What you need to do
All of the data should be output character for character, except the pictures.

Recorded data
________________

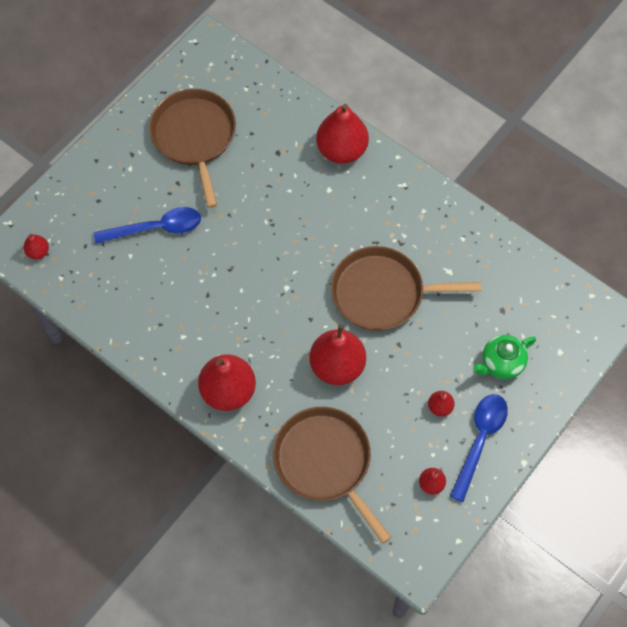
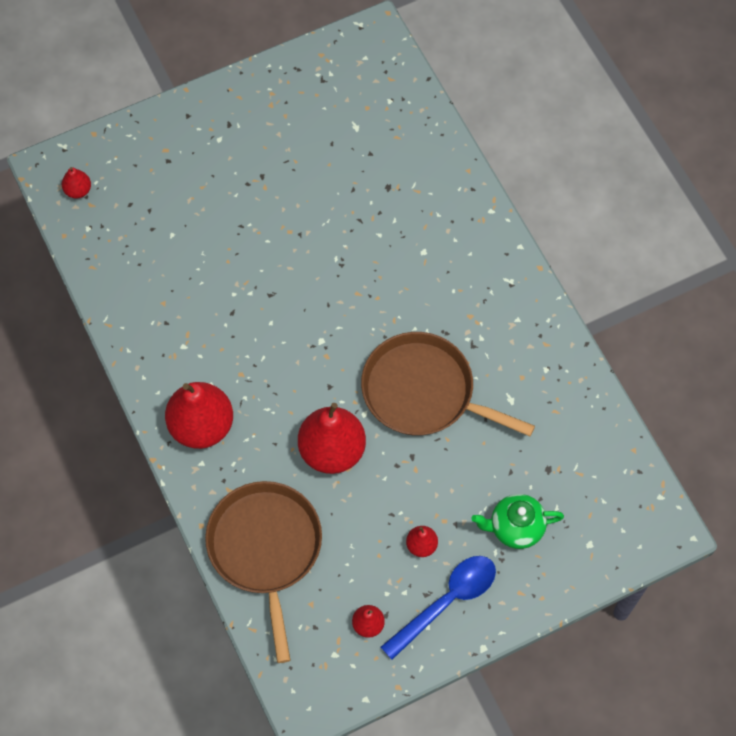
camera: 25 degrees right, 0 degrees up
(156, 228) = (214, 216): blue spoon -> none
(194, 137) = (306, 133): brown pan -> none
(341, 150) = (460, 213): red pear -> none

________________

Written answer
camera: 25 degrees right, 0 degrees up
(156, 228) = (214, 216): blue spoon -> none
(194, 137) = (306, 133): brown pan -> none
(341, 150) = (460, 213): red pear -> none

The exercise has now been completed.